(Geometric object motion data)

***

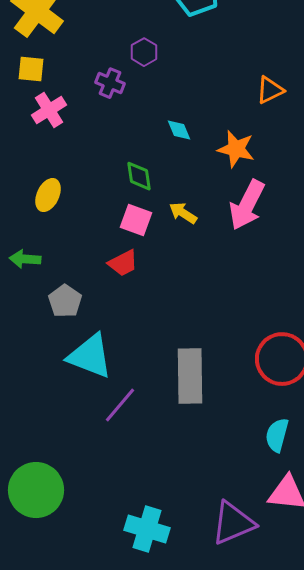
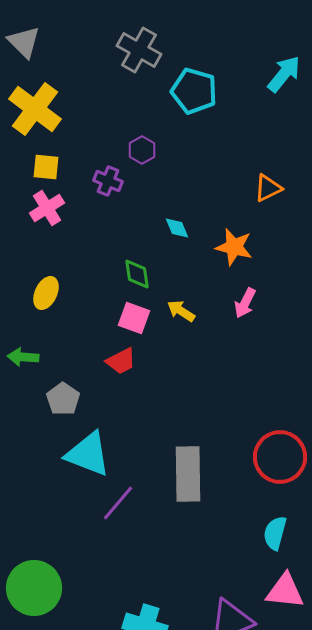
yellow square: (31, 69) -> (46, 167), moved
pink arrow: (247, 205) -> (245, 303), size x0.6

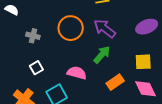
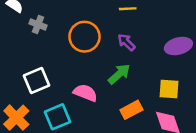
purple arrow: (105, 29) -> (126, 42), size x0.7
gray cross: (33, 36) -> (38, 25), moved
white square: (36, 68) -> (36, 80), size x1.5

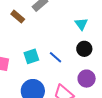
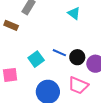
black circle: (84, 49) -> (77, 57), moved

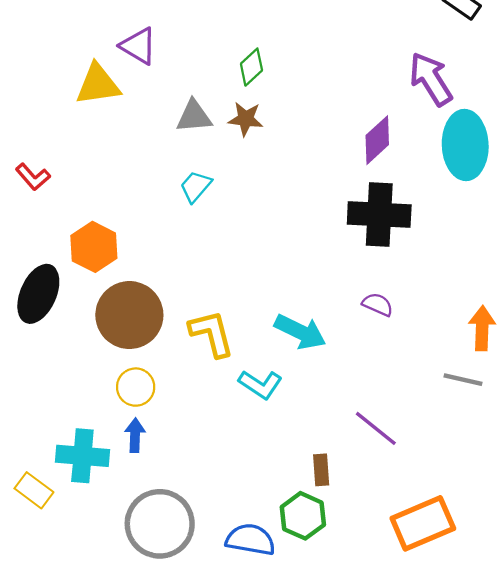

***

--- WHAT THE TASK ASKS ---
All lines from the one holding "gray cross: (33, 36) -> (38, 25), moved" through the last line of the entries, and nothing else, are to be output exactly; leave out the pictures.

--- ANSWER ---
gray cross: (33, 36) -> (38, 25), moved
white square: (36, 68) -> (36, 80), size x1.5

black circle: (84, 49) -> (77, 57), moved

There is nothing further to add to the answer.